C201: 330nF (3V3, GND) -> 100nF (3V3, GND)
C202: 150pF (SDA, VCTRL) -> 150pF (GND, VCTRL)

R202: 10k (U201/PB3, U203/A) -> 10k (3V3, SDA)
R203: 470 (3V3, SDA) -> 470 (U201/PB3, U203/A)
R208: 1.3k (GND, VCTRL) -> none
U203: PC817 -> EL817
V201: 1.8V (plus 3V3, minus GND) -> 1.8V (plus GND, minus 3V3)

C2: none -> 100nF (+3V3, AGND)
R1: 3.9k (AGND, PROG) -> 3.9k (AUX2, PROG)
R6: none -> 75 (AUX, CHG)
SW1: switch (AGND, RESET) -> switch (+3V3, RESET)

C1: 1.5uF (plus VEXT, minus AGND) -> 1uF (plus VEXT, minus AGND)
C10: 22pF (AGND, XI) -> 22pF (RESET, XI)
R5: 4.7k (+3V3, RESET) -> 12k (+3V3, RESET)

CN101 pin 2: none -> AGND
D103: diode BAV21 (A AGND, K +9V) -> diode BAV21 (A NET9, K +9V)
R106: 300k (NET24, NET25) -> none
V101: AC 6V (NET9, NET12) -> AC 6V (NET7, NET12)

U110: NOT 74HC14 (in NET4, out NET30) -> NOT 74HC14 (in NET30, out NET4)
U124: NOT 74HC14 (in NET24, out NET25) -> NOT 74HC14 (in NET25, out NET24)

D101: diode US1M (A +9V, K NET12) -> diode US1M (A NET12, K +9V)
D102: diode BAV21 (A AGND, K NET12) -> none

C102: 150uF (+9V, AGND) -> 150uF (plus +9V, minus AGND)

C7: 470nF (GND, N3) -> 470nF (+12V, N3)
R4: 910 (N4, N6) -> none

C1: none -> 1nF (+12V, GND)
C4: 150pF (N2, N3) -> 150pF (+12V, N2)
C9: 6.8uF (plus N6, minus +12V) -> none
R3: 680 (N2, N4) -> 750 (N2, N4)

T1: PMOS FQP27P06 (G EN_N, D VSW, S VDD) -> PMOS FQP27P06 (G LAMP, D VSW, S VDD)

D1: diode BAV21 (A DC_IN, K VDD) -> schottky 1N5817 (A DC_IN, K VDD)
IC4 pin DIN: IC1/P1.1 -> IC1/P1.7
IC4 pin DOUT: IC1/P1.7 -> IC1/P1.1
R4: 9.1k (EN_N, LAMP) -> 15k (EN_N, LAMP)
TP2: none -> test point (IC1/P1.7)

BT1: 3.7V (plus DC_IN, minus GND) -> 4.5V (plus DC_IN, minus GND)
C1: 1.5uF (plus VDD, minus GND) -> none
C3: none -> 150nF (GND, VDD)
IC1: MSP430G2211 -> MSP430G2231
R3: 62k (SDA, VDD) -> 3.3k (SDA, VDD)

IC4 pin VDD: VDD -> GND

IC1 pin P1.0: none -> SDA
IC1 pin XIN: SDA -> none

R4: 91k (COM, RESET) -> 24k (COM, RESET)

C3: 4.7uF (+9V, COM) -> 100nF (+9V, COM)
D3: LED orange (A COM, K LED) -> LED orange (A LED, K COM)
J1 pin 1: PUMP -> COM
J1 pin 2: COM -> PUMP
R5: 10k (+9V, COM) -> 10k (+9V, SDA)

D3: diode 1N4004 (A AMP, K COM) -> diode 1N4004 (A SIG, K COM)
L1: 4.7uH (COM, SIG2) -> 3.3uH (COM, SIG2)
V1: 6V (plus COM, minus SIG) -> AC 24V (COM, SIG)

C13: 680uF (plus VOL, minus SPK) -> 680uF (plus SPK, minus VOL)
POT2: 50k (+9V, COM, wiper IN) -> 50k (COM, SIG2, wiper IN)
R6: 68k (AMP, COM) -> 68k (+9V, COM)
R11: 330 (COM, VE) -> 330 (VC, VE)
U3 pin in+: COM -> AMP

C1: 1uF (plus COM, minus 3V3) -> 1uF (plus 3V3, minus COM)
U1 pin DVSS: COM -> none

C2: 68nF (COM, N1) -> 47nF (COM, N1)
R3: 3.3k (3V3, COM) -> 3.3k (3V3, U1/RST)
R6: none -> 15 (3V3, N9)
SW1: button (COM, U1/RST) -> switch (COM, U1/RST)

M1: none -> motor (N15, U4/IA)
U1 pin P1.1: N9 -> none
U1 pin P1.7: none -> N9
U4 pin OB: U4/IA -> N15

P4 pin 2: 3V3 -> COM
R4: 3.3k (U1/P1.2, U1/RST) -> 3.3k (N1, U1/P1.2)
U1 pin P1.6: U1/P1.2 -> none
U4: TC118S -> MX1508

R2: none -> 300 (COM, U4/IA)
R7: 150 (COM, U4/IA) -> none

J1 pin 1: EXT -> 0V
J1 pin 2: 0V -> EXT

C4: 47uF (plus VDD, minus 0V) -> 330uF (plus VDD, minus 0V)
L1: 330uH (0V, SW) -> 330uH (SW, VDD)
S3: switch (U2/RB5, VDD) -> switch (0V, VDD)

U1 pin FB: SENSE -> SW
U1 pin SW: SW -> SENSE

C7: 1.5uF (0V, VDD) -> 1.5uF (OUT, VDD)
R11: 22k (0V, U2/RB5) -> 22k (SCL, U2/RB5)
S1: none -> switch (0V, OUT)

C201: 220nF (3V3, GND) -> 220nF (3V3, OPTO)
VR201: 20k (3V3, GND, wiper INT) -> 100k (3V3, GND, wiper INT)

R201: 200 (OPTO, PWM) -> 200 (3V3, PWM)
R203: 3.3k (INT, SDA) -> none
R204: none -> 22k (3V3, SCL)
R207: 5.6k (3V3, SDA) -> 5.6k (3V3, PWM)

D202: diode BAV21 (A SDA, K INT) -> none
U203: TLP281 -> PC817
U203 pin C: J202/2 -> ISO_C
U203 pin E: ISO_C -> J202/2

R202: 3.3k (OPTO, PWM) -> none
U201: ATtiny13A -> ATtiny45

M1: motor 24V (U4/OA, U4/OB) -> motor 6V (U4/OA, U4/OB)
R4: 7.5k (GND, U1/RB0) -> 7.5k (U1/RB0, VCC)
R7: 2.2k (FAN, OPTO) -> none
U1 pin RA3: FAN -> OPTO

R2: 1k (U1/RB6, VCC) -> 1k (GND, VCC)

_ _ _ _

■ **ASSIGNED TASK**
Start at the first line of the entries and stop at the line that contains "C3: none -> 150nF (GND, VDD)". Repeat every line in that span exactly, and nothing beyond it.

■ **RESULT BELOW**
C201: 330nF (3V3, GND) -> 100nF (3V3, GND)
C202: 150pF (SDA, VCTRL) -> 150pF (GND, VCTRL)

R202: 10k (U201/PB3, U203/A) -> 10k (3V3, SDA)
R203: 470 (3V3, SDA) -> 470 (U201/PB3, U203/A)
R208: 1.3k (GND, VCTRL) -> none
U203: PC817 -> EL817
V201: 1.8V (plus 3V3, minus GND) -> 1.8V (plus GND, minus 3V3)

C2: none -> 100nF (+3V3, AGND)
R1: 3.9k (AGND, PROG) -> 3.9k (AUX2, PROG)
R6: none -> 75 (AUX, CHG)
SW1: switch (AGND, RESET) -> switch (+3V3, RESET)

C1: 1.5uF (plus VEXT, minus AGND) -> 1uF (plus VEXT, minus AGND)
C10: 22pF (AGND, XI) -> 22pF (RESET, XI)
R5: 4.7k (+3V3, RESET) -> 12k (+3V3, RESET)

CN101 pin 2: none -> AGND
D103: diode BAV21 (A AGND, K +9V) -> diode BAV21 (A NET9, K +9V)
R106: 300k (NET24, NET25) -> none
V101: AC 6V (NET9, NET12) -> AC 6V (NET7, NET12)

U110: NOT 74HC14 (in NET4, out NET30) -> NOT 74HC14 (in NET30, out NET4)
U124: NOT 74HC14 (in NET24, out NET25) -> NOT 74HC14 (in NET25, out NET24)

D101: diode US1M (A +9V, K NET12) -> diode US1M (A NET12, K +9V)
D102: diode BAV21 (A AGND, K NET12) -> none

C102: 150uF (+9V, AGND) -> 150uF (plus +9V, minus AGND)

C7: 470nF (GND, N3) -> 470nF (+12V, N3)
R4: 910 (N4, N6) -> none

C1: none -> 1nF (+12V, GND)
C4: 150pF (N2, N3) -> 150pF (+12V, N2)
C9: 6.8uF (plus N6, minus +12V) -> none
R3: 680 (N2, N4) -> 750 (N2, N4)

T1: PMOS FQP27P06 (G EN_N, D VSW, S VDD) -> PMOS FQP27P06 (G LAMP, D VSW, S VDD)

D1: diode BAV21 (A DC_IN, K VDD) -> schottky 1N5817 (A DC_IN, K VDD)
IC4 pin DIN: IC1/P1.1 -> IC1/P1.7
IC4 pin DOUT: IC1/P1.7 -> IC1/P1.1
R4: 9.1k (EN_N, LAMP) -> 15k (EN_N, LAMP)
TP2: none -> test point (IC1/P1.7)

BT1: 3.7V (plus DC_IN, minus GND) -> 4.5V (plus DC_IN, minus GND)
C1: 1.5uF (plus VDD, minus GND) -> none
C3: none -> 150nF (GND, VDD)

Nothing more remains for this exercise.